> _Your task_:
All of the records should be reproduced word for word, but no images may appear in the copy.
Segment Open
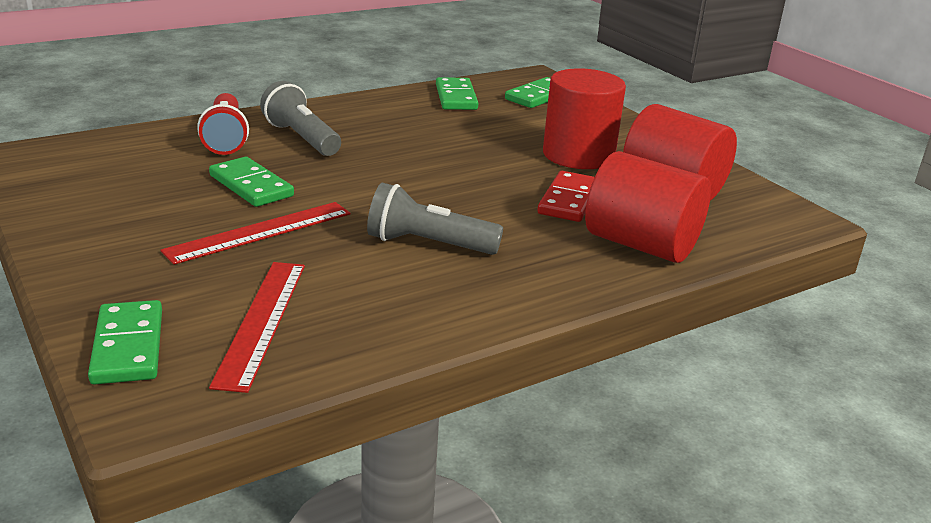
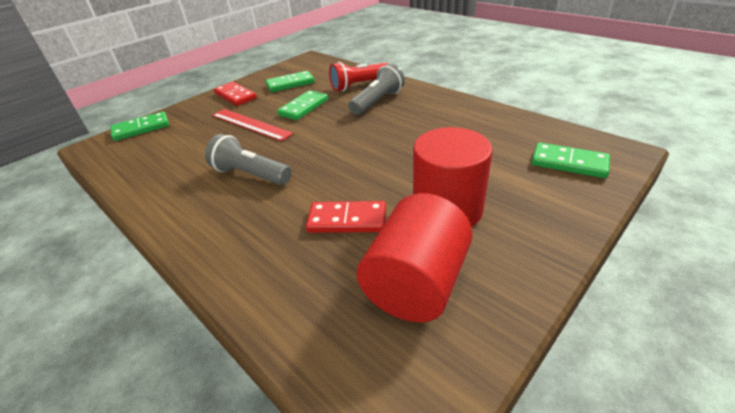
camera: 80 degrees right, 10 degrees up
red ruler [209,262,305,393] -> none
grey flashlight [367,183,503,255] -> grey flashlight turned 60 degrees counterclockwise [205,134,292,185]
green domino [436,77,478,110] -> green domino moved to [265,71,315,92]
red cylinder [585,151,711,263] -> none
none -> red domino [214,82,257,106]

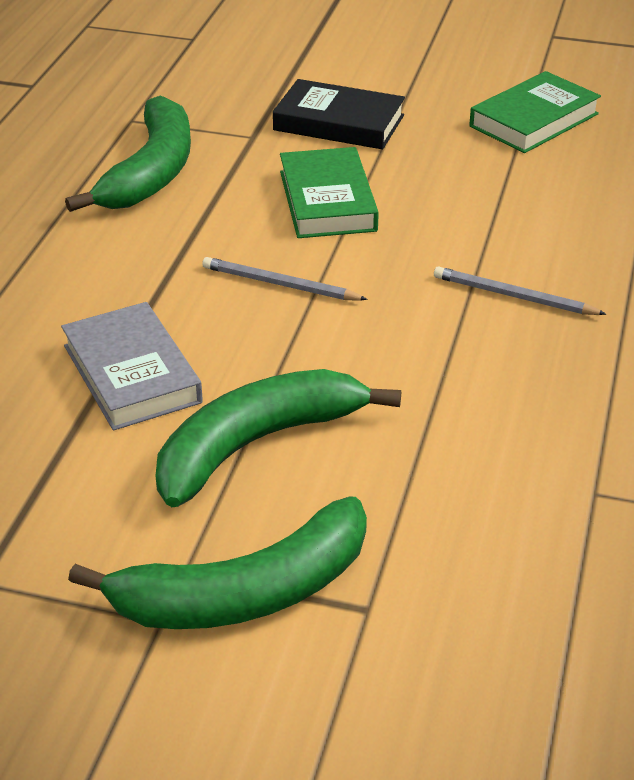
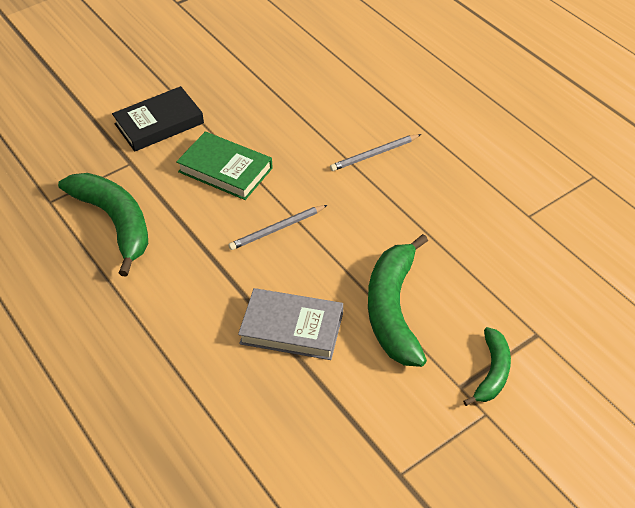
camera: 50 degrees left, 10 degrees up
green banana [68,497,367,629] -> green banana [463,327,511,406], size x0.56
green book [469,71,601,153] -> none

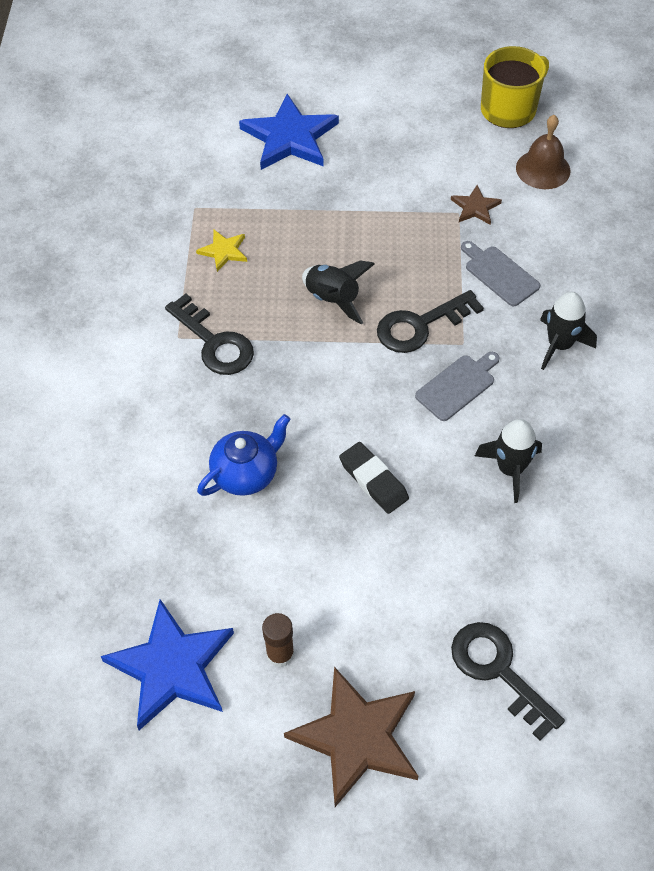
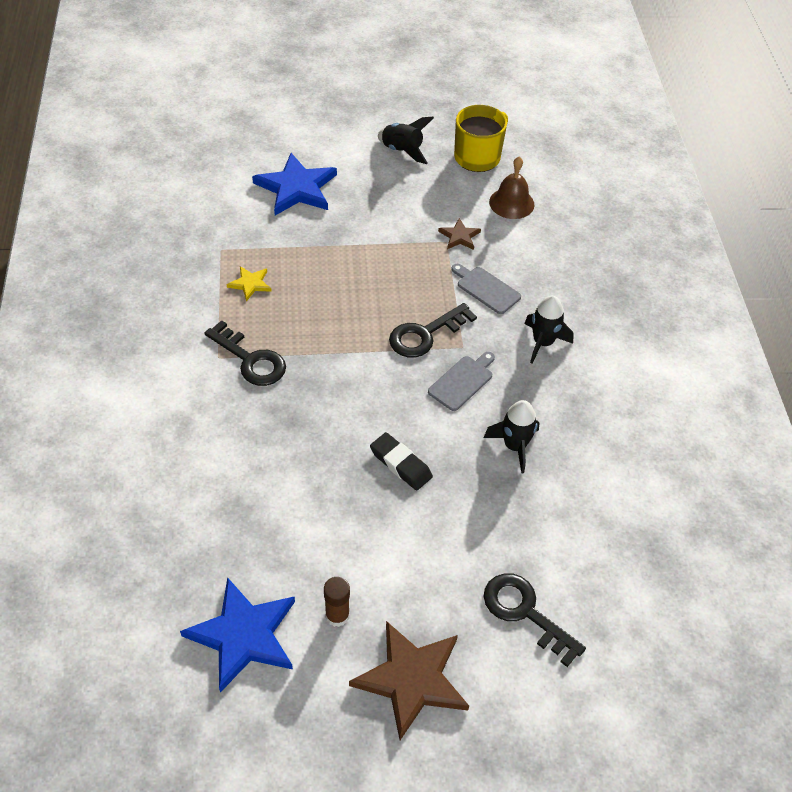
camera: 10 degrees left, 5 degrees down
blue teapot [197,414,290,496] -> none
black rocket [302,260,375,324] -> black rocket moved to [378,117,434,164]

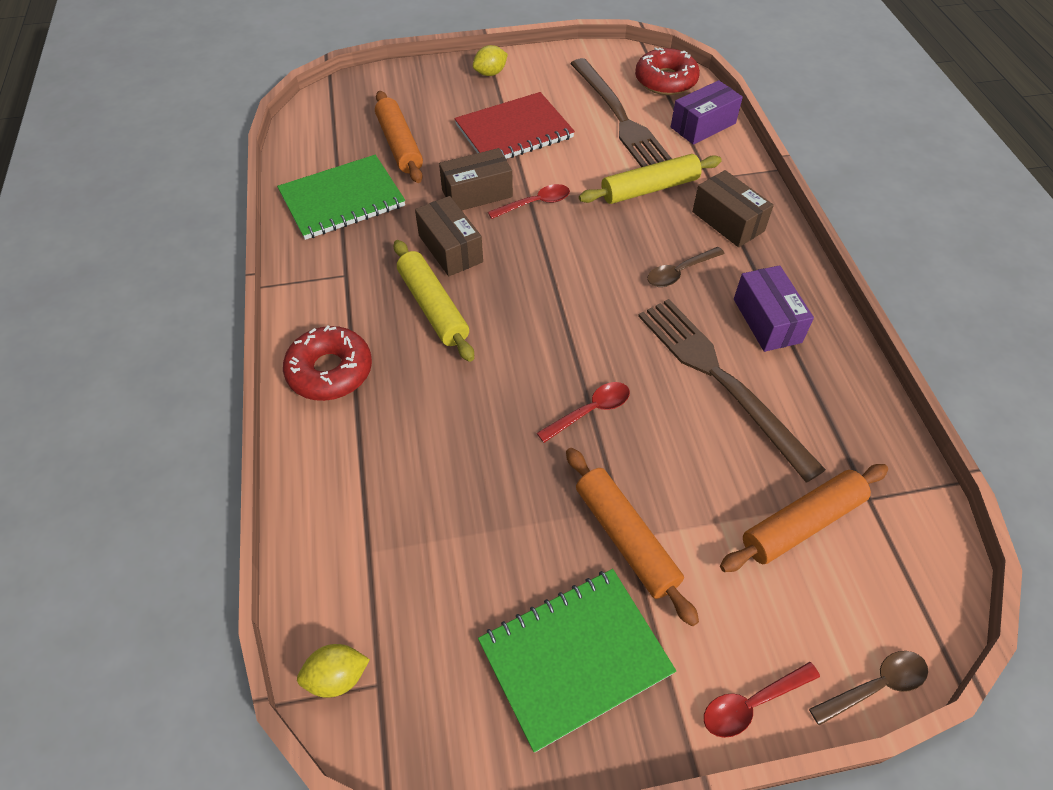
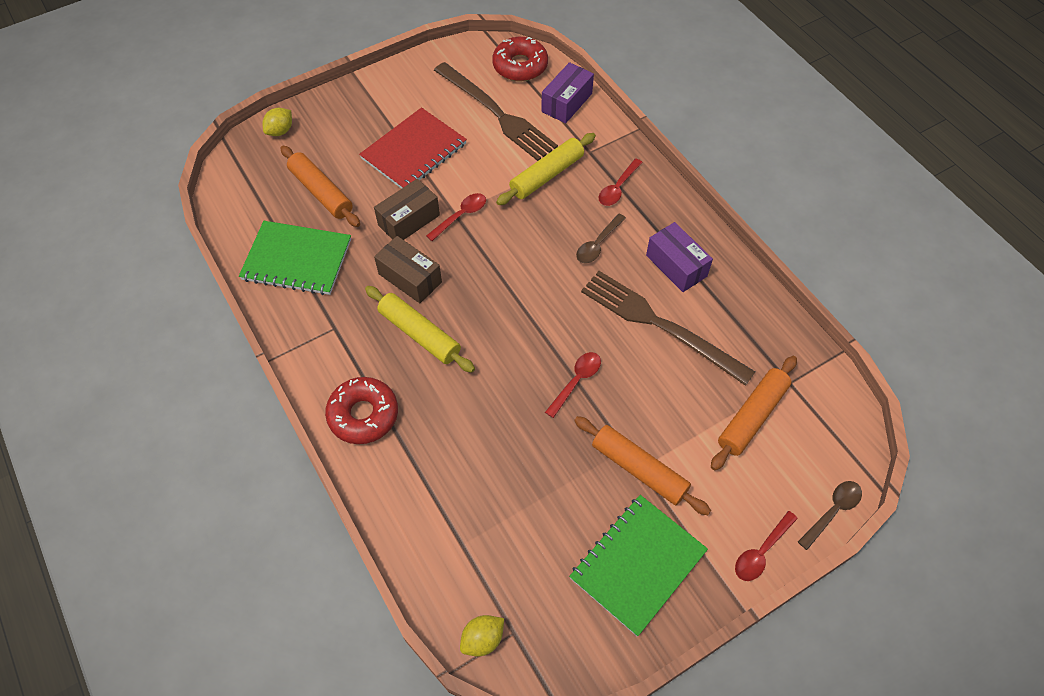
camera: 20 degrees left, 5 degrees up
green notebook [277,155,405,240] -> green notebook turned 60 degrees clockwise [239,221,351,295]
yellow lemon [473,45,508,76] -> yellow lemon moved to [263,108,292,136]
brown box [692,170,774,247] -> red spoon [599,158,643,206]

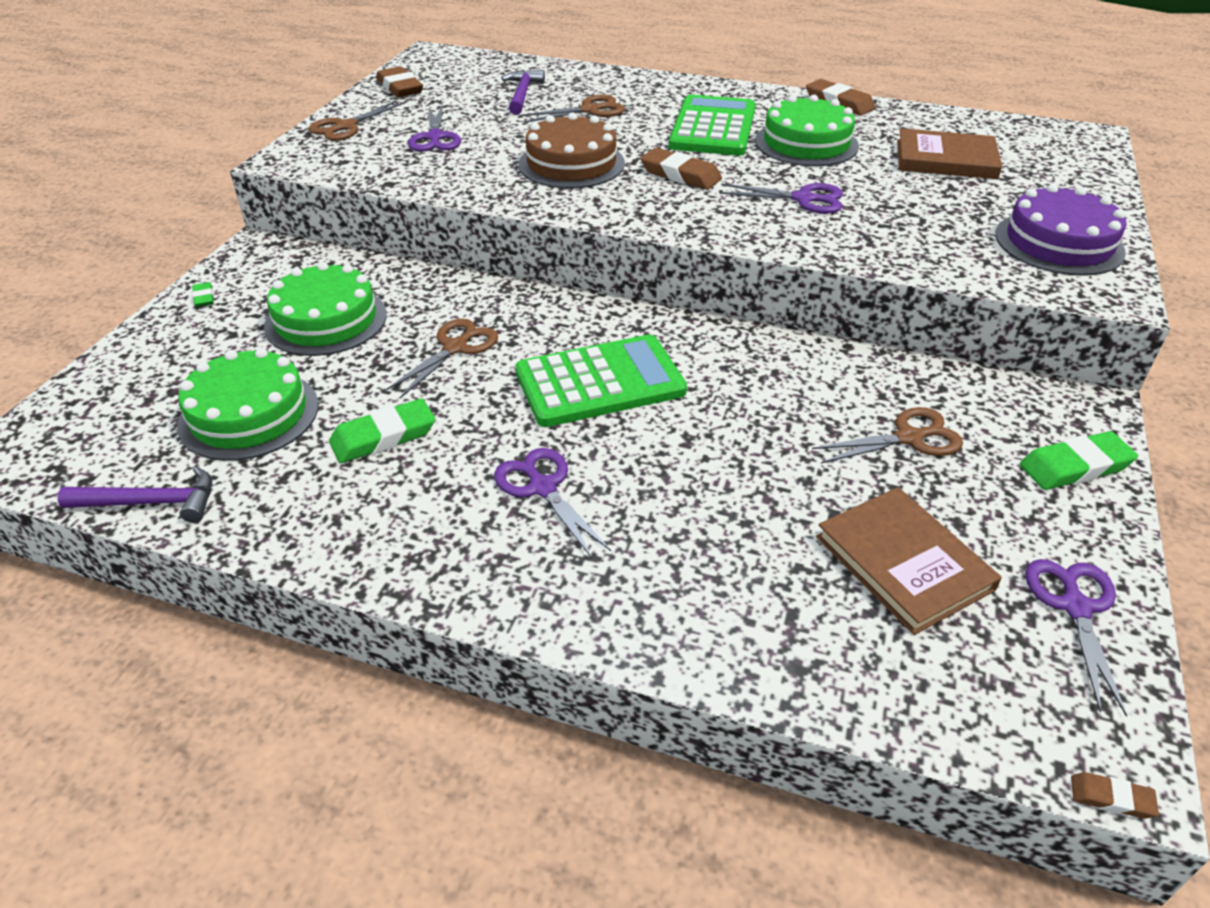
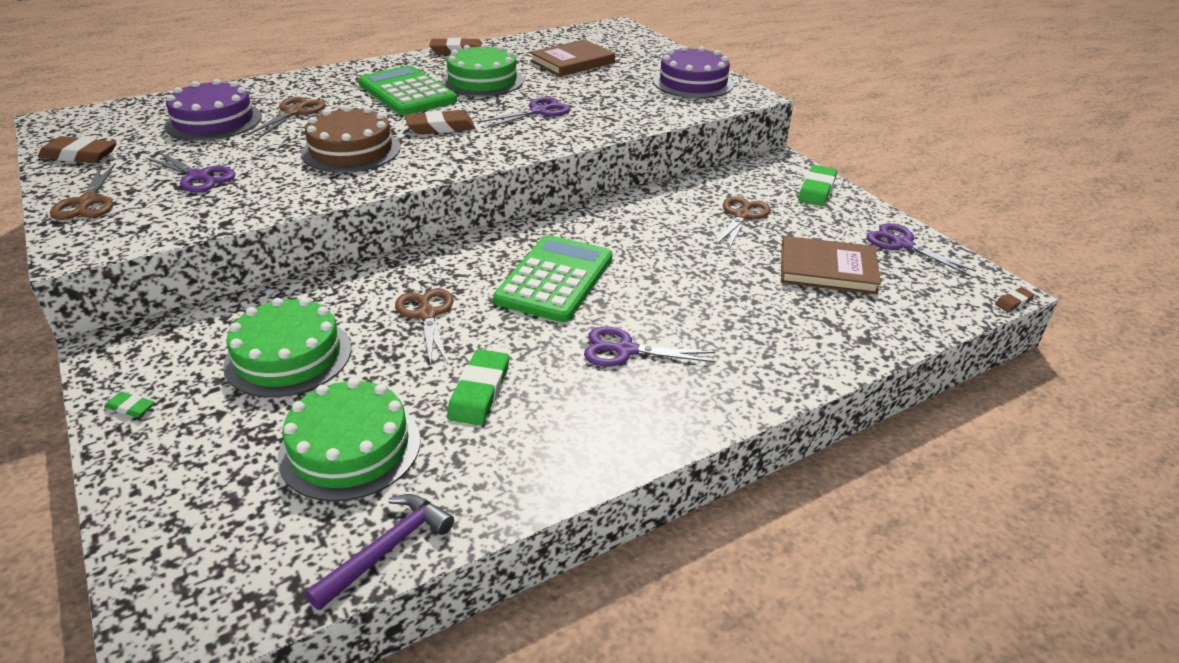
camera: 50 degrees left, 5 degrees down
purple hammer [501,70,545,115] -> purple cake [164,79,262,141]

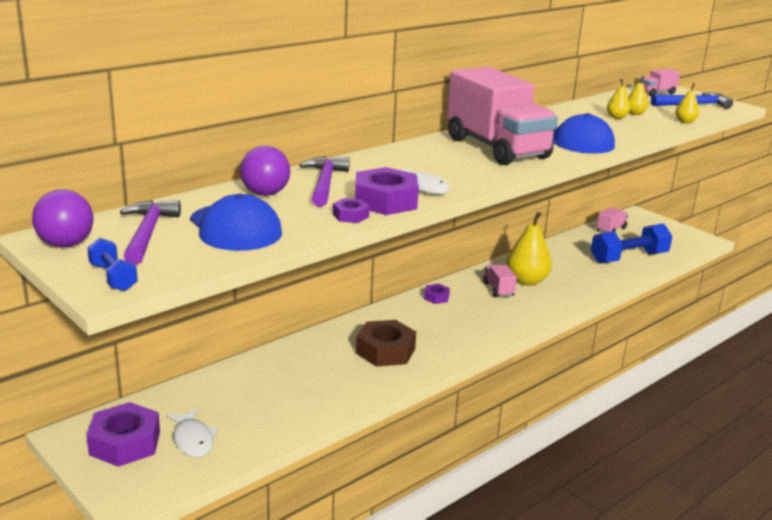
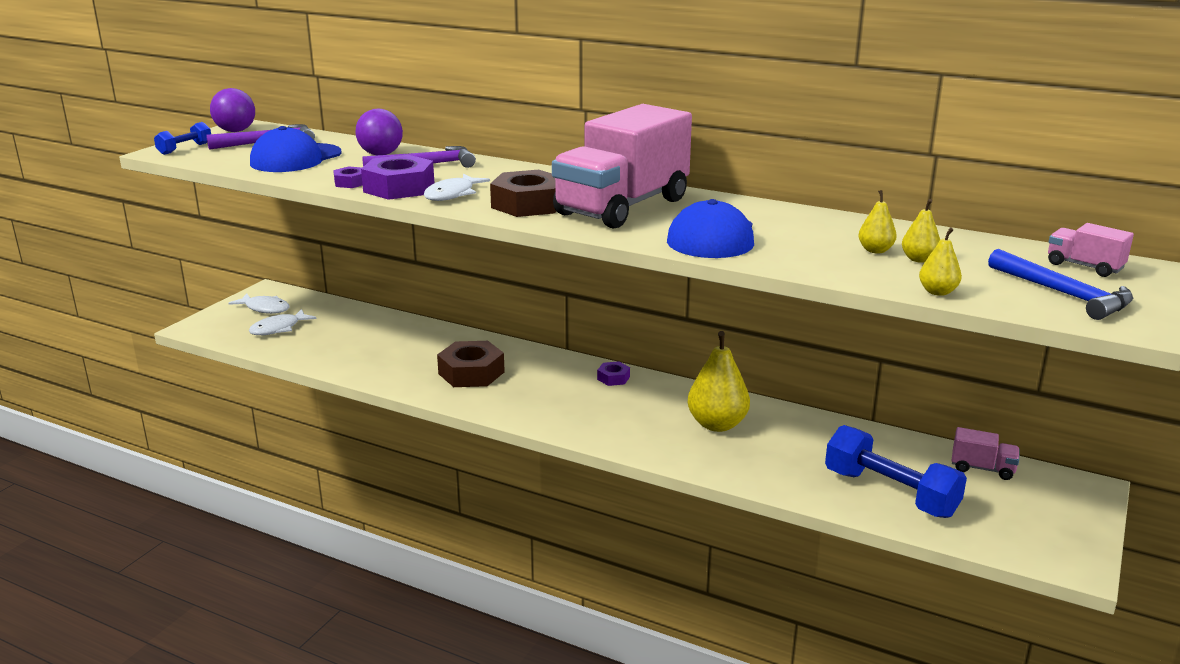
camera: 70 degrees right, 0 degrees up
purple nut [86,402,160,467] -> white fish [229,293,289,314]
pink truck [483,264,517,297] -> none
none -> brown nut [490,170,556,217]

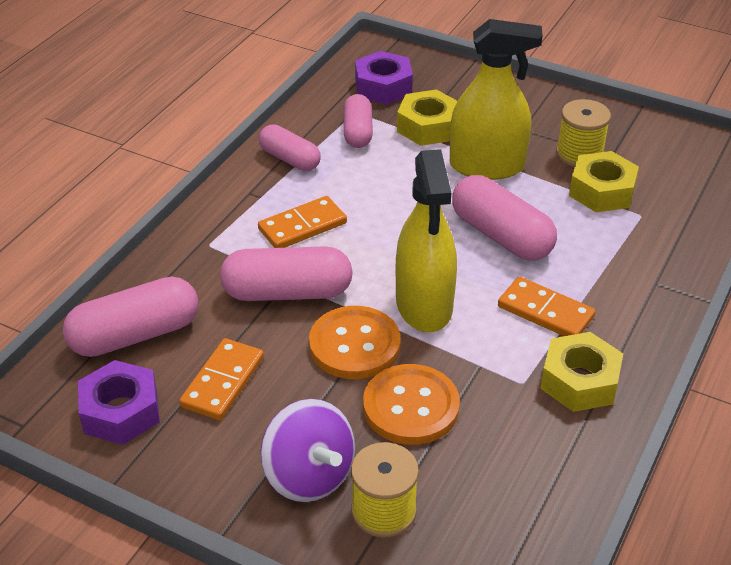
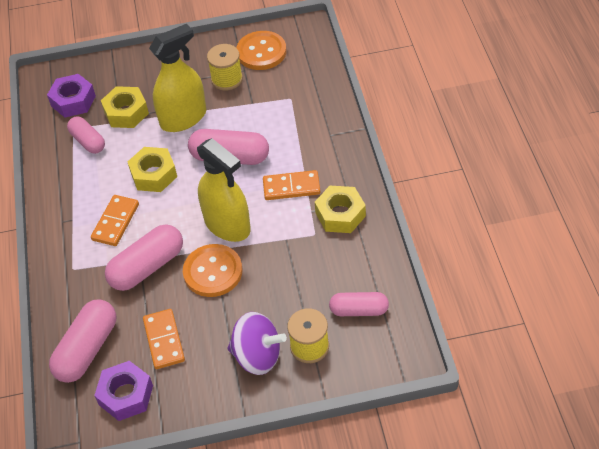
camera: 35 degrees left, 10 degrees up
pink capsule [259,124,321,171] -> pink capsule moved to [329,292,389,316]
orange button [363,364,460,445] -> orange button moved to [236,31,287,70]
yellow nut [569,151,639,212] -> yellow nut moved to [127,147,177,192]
Segment Closed
> _Response area_:
camera: 80 degrees right, 10 degrees up
red ruler [209,262,305,393] -> none
grey flashlight [367,183,503,255] -> grey flashlight turned 60 degrees counterclockwise [205,134,292,185]
green domino [436,77,478,110] -> green domino moved to [265,71,315,92]
red cylinder [585,151,711,263] -> none
none -> red domino [214,82,257,106]

camera: 50 degrees left, 10 degrees up
green banana [68,497,367,629] -> green banana [463,327,511,406], size x0.56
green book [469,71,601,153] -> none

camera: 10 degrees left, 5 degrees down
blue teapot [197,414,290,496] -> none
black rocket [302,260,375,324] -> black rocket moved to [378,117,434,164]

camera: 20 degrees left, 5 degrees up
green notebook [277,155,405,240] -> green notebook turned 60 degrees clockwise [239,221,351,295]
yellow lemon [473,45,508,76] -> yellow lemon moved to [263,108,292,136]
brown box [692,170,774,247] -> red spoon [599,158,643,206]

camera: 50 degrees left, 5 degrees down
purple hammer [501,70,545,115] -> purple cake [164,79,262,141]

camera: 70 degrees right, 0 degrees up
purple nut [86,402,160,467] -> white fish [229,293,289,314]
pink truck [483,264,517,297] -> none
none -> brown nut [490,170,556,217]

camera: 35 degrees left, 10 degrees up
pink capsule [259,124,321,171] -> pink capsule moved to [329,292,389,316]
orange button [363,364,460,445] -> orange button moved to [236,31,287,70]
yellow nut [569,151,639,212] -> yellow nut moved to [127,147,177,192]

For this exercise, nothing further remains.